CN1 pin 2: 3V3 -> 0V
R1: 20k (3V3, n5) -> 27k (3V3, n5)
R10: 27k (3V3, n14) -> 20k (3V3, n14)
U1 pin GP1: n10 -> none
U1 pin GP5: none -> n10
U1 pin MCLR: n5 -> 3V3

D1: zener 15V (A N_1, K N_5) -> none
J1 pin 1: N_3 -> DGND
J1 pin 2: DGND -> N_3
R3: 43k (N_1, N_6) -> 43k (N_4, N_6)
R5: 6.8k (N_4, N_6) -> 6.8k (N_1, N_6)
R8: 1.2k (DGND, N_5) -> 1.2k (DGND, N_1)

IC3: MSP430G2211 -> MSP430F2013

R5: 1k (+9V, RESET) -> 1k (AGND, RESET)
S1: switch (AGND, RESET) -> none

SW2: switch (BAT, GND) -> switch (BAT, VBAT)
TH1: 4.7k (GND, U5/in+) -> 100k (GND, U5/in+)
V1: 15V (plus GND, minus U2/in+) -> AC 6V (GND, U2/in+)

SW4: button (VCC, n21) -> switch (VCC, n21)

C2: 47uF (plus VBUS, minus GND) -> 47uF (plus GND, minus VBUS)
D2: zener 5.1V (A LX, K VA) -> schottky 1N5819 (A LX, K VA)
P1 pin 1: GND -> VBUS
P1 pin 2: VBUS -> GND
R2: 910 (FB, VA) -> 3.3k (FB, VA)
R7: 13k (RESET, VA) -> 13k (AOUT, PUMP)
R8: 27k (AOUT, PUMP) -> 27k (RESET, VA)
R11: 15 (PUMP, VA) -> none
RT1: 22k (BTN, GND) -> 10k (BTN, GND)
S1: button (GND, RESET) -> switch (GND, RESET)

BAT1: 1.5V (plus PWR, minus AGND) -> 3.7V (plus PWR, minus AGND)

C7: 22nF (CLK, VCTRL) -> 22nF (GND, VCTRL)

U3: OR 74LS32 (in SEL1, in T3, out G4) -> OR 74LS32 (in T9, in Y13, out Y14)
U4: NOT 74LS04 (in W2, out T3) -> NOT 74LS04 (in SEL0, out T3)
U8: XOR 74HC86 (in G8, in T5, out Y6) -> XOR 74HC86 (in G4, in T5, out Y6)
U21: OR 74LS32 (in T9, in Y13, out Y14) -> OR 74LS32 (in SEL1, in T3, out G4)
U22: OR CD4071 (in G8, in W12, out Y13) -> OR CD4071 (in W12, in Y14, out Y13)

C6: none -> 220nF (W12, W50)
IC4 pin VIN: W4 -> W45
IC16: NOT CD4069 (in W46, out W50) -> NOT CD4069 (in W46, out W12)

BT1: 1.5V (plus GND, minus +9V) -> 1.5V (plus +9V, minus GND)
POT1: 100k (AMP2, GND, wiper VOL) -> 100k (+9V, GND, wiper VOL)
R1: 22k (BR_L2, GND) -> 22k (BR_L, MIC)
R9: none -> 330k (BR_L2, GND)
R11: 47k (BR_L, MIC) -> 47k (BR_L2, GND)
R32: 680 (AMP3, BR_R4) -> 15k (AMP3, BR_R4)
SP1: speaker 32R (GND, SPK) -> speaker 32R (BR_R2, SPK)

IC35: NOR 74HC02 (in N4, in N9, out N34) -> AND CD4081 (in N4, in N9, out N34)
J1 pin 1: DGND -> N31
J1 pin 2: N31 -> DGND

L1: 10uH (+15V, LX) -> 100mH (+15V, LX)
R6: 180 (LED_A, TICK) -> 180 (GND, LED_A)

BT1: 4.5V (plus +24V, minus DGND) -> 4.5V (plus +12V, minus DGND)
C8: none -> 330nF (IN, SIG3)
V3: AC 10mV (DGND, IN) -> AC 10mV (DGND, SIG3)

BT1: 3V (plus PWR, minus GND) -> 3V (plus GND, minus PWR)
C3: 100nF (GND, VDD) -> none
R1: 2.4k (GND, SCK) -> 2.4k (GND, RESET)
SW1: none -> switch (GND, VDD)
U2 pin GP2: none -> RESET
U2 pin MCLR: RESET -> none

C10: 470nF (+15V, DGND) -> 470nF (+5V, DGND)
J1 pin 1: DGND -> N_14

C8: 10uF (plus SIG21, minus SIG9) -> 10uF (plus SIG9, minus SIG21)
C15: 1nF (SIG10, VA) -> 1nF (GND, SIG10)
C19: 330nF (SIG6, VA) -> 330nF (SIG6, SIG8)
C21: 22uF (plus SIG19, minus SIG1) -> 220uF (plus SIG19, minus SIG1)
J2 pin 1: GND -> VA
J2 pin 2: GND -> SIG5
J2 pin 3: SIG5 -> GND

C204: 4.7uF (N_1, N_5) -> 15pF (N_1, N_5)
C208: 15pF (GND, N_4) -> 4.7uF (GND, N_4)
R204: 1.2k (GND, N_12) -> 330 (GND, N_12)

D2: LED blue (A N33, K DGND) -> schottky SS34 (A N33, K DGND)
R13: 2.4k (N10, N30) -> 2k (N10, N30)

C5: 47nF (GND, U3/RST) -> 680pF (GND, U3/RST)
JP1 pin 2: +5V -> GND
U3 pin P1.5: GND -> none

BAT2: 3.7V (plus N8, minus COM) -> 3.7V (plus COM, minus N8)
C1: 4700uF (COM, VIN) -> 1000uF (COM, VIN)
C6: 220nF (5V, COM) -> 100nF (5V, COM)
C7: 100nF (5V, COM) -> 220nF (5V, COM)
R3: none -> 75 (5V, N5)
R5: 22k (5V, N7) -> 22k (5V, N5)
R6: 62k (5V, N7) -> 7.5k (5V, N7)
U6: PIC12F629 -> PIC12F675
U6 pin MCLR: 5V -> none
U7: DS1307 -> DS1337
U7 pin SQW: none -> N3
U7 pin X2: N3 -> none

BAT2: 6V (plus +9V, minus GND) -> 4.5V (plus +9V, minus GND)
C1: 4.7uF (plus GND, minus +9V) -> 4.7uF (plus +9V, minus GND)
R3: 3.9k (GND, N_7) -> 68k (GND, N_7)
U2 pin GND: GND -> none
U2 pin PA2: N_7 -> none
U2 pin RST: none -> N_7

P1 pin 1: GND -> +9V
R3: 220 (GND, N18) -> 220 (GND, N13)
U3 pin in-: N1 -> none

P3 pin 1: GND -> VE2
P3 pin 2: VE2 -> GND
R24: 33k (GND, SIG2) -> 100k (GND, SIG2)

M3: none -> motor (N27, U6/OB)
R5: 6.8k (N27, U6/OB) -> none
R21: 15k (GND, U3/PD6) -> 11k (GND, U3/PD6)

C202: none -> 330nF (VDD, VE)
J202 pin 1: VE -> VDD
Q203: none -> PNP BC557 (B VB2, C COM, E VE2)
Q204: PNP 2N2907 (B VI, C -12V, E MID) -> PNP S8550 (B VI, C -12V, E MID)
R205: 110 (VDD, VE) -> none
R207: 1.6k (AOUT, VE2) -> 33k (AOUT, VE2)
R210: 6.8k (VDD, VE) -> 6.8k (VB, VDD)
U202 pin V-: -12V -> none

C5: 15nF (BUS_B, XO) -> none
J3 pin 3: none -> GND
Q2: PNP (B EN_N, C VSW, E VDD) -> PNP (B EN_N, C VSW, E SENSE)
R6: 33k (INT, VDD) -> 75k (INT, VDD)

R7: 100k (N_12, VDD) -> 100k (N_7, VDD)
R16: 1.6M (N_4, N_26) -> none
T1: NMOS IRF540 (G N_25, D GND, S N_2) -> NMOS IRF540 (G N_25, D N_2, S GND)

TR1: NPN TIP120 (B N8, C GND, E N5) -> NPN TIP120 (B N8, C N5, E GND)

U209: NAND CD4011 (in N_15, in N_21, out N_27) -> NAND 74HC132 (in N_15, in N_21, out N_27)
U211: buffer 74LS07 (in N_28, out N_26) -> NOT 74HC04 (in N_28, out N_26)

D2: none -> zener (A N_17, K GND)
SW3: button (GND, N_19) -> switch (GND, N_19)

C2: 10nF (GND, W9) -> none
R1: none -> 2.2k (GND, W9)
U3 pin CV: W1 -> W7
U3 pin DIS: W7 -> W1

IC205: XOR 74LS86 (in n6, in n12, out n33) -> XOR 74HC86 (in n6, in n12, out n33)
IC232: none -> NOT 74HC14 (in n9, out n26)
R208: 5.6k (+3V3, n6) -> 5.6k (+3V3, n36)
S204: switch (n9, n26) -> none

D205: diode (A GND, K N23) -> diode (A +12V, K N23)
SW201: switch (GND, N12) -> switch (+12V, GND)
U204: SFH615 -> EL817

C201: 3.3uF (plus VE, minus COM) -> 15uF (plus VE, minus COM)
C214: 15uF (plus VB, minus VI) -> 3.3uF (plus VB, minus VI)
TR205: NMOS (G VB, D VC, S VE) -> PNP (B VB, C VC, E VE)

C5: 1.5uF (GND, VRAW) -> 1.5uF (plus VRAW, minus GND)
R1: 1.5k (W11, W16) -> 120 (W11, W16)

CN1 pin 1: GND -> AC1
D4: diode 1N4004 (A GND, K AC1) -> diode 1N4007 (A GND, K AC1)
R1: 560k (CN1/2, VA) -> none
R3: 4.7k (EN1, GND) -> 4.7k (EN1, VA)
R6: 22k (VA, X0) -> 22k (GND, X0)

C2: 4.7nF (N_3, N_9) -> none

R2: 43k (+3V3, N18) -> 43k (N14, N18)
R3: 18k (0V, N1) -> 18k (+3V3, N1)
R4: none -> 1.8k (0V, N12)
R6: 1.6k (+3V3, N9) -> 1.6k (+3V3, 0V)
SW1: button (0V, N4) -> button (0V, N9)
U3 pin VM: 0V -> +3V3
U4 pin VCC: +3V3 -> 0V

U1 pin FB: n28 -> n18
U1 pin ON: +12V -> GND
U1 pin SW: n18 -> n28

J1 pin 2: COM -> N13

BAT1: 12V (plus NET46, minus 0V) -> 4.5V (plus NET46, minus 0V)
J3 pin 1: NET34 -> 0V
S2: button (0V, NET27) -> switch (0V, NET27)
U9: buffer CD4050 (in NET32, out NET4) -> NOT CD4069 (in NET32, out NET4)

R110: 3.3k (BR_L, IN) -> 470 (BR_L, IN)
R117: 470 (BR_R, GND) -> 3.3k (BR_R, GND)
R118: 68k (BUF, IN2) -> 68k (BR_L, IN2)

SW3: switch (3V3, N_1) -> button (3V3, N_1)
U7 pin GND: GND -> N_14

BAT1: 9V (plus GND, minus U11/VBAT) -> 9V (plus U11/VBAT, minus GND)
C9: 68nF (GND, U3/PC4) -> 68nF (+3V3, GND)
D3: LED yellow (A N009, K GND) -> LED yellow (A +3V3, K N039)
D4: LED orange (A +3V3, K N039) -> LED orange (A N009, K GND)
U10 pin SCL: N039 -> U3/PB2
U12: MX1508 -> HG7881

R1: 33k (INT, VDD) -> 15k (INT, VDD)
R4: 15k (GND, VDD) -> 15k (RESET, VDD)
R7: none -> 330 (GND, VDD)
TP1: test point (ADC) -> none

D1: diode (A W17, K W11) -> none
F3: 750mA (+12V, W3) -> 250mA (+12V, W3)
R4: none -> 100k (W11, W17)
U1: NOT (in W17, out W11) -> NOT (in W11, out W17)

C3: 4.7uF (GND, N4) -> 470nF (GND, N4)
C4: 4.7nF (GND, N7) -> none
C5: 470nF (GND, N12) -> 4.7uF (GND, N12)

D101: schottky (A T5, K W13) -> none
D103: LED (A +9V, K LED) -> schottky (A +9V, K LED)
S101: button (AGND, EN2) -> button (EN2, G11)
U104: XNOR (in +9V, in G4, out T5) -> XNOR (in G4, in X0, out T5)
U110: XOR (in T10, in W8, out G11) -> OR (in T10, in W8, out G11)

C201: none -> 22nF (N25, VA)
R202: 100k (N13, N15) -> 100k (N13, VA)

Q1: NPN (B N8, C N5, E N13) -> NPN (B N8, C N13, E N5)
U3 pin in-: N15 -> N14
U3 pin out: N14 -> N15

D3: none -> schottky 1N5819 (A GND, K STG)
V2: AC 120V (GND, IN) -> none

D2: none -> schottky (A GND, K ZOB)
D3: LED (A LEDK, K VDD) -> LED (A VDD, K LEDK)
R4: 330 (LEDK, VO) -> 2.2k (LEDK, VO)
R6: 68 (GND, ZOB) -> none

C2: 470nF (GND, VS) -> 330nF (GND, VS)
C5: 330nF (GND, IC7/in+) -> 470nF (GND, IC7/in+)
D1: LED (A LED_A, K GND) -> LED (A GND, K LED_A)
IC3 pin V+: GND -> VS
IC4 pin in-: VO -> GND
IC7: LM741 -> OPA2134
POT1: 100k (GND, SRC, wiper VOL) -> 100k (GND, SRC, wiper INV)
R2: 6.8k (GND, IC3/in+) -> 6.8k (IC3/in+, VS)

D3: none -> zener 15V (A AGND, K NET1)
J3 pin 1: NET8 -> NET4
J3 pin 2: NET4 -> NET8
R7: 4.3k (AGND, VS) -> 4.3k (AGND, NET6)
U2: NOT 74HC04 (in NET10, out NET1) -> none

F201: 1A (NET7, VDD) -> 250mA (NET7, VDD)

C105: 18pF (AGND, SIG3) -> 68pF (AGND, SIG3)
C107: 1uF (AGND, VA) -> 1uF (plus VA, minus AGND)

● ● ● ●

__Instructions for the task__
Once you find the line with "U12: MX1508 -> HG7881" above, print it and every line after it up to and including the line with "C201: none -> 22nF (N25, VA)", exactly as written and nothing else.

__Response to the exercise__
U12: MX1508 -> HG7881

R1: 33k (INT, VDD) -> 15k (INT, VDD)
R4: 15k (GND, VDD) -> 15k (RESET, VDD)
R7: none -> 330 (GND, VDD)
TP1: test point (ADC) -> none

D1: diode (A W17, K W11) -> none
F3: 750mA (+12V, W3) -> 250mA (+12V, W3)
R4: none -> 100k (W11, W17)
U1: NOT (in W17, out W11) -> NOT (in W11, out W17)

C3: 4.7uF (GND, N4) -> 470nF (GND, N4)
C4: 4.7nF (GND, N7) -> none
C5: 470nF (GND, N12) -> 4.7uF (GND, N12)

D101: schottky (A T5, K W13) -> none
D103: LED (A +9V, K LED) -> schottky (A +9V, K LED)
S101: button (AGND, EN2) -> button (EN2, G11)
U104: XNOR (in +9V, in G4, out T5) -> XNOR (in G4, in X0, out T5)
U110: XOR (in T10, in W8, out G11) -> OR (in T10, in W8, out G11)

C201: none -> 22nF (N25, VA)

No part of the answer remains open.